___ GIVEN RECORDS
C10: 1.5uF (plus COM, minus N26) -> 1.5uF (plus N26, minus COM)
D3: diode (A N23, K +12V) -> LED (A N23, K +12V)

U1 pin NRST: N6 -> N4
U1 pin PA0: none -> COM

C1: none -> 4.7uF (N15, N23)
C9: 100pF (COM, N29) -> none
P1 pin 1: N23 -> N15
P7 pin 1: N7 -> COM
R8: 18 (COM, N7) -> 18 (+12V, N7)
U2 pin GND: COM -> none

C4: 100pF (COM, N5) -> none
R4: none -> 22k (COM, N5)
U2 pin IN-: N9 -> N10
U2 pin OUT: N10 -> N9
______
___ GIVEN RECORDS
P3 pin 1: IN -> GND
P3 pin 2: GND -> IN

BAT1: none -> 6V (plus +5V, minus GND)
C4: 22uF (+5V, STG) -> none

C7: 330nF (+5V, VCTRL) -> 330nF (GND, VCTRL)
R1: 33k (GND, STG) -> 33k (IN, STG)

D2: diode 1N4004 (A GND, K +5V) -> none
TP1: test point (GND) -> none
______
___ GIVEN RECORDS
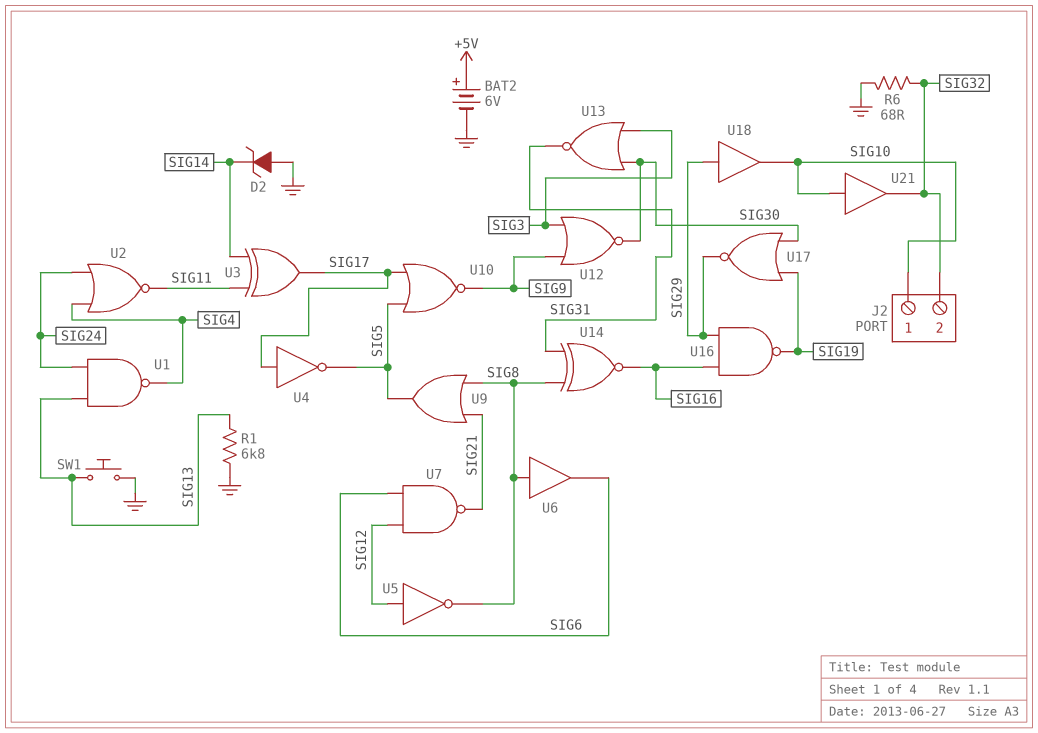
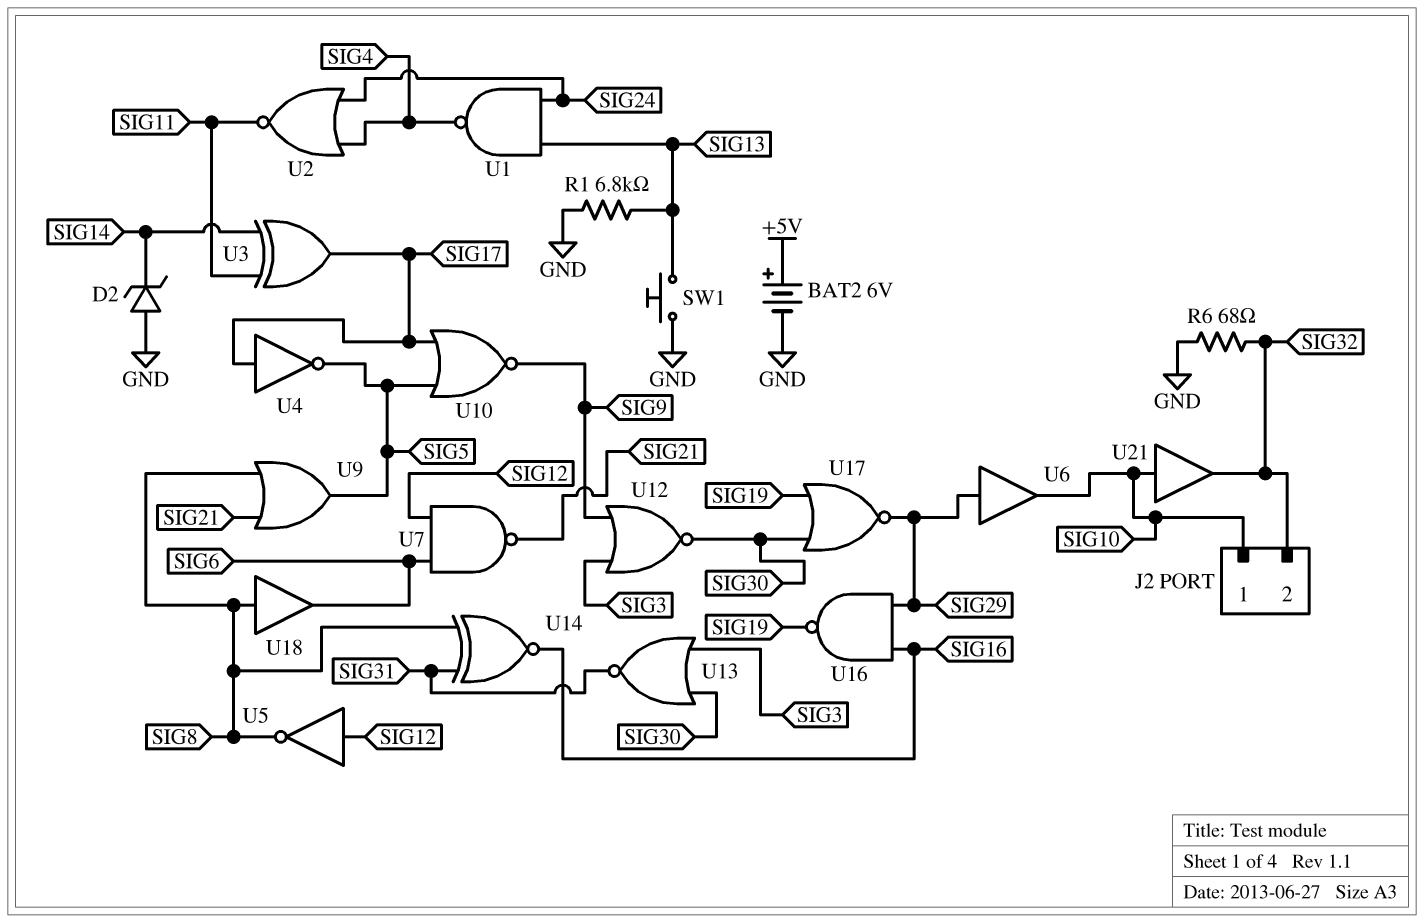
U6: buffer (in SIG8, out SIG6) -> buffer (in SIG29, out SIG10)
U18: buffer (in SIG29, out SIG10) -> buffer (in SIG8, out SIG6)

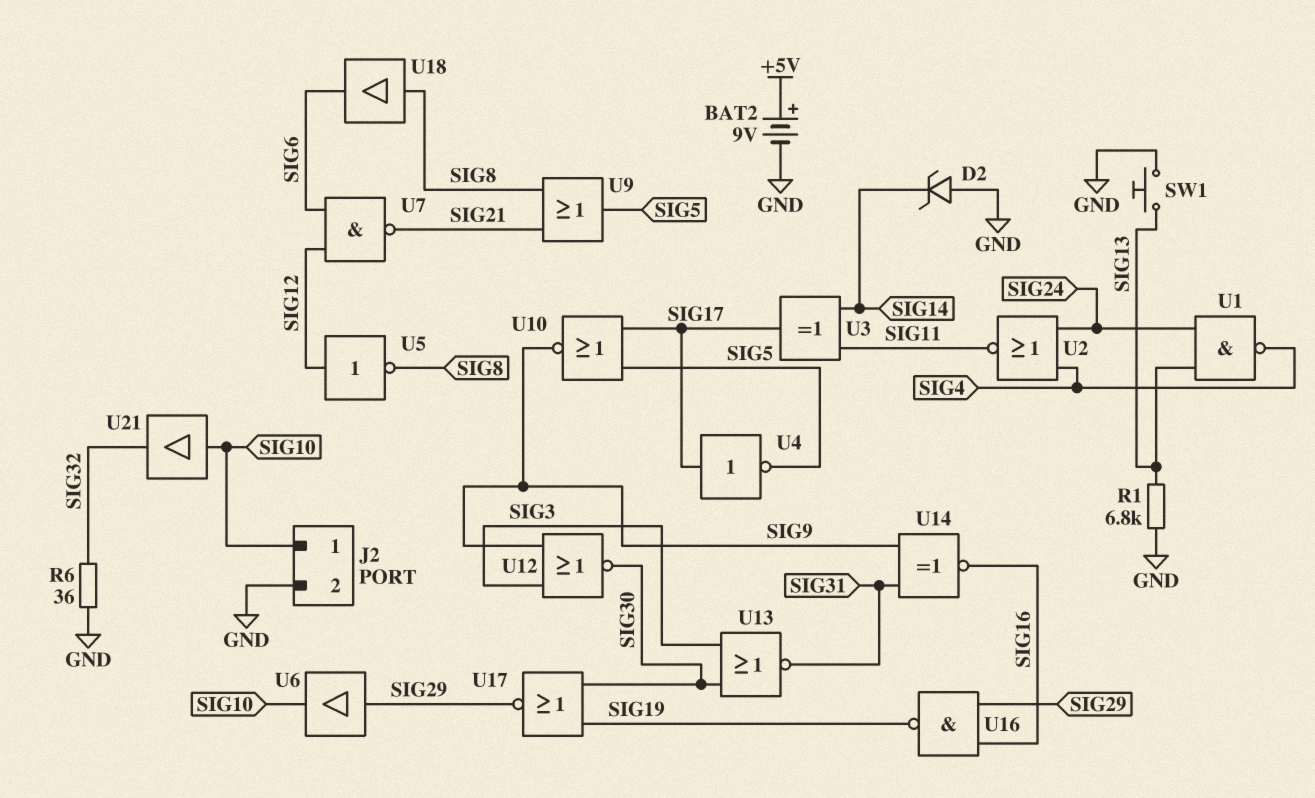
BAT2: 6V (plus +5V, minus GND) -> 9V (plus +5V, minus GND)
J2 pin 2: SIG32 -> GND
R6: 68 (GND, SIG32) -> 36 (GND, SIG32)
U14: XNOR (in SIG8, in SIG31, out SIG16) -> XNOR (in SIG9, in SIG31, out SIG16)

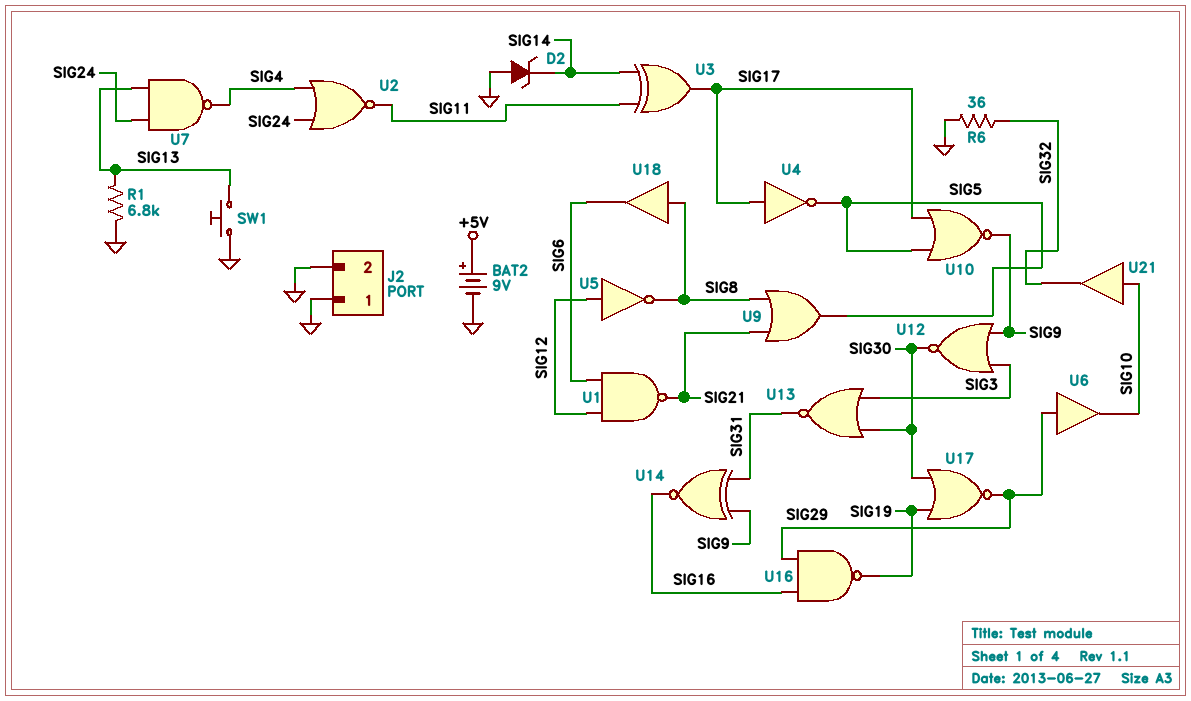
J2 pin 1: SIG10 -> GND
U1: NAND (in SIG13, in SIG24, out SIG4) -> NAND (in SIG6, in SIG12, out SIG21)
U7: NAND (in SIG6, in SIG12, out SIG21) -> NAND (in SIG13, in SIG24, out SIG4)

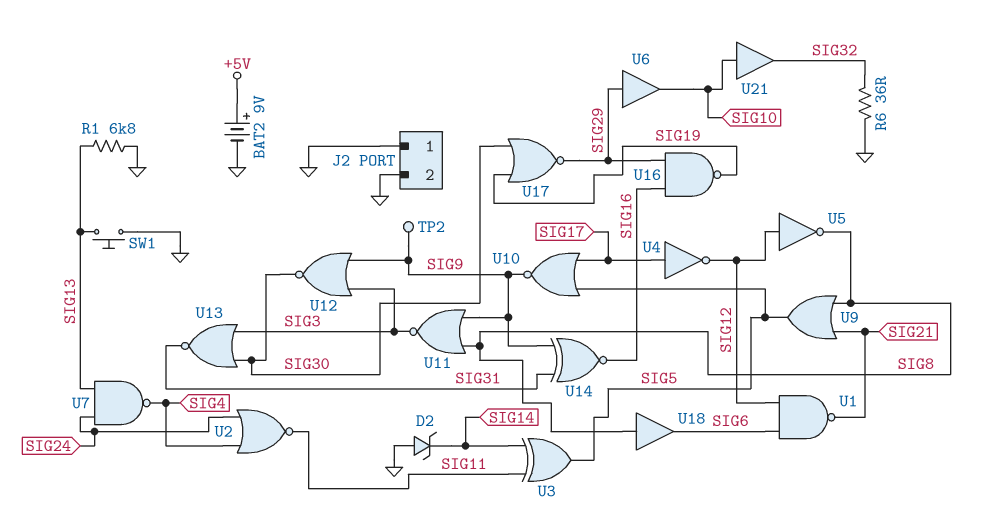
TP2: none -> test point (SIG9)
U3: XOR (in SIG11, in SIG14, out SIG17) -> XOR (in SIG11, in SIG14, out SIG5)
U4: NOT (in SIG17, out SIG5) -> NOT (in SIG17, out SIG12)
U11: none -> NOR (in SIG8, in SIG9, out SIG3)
______
* **WORK INSTRUCTIONS**:
Once you find the line with "R1: 33k (GND, STG) -> 33k (IN, STG)" above, print it and every line after it up to and including the line with "TP1: test point (GND) -> none", exactly as written and nothing else.

* **EXERCISE ANSWER**:
R1: 33k (GND, STG) -> 33k (IN, STG)

D2: diode 1N4004 (A GND, K +5V) -> none
TP1: test point (GND) -> none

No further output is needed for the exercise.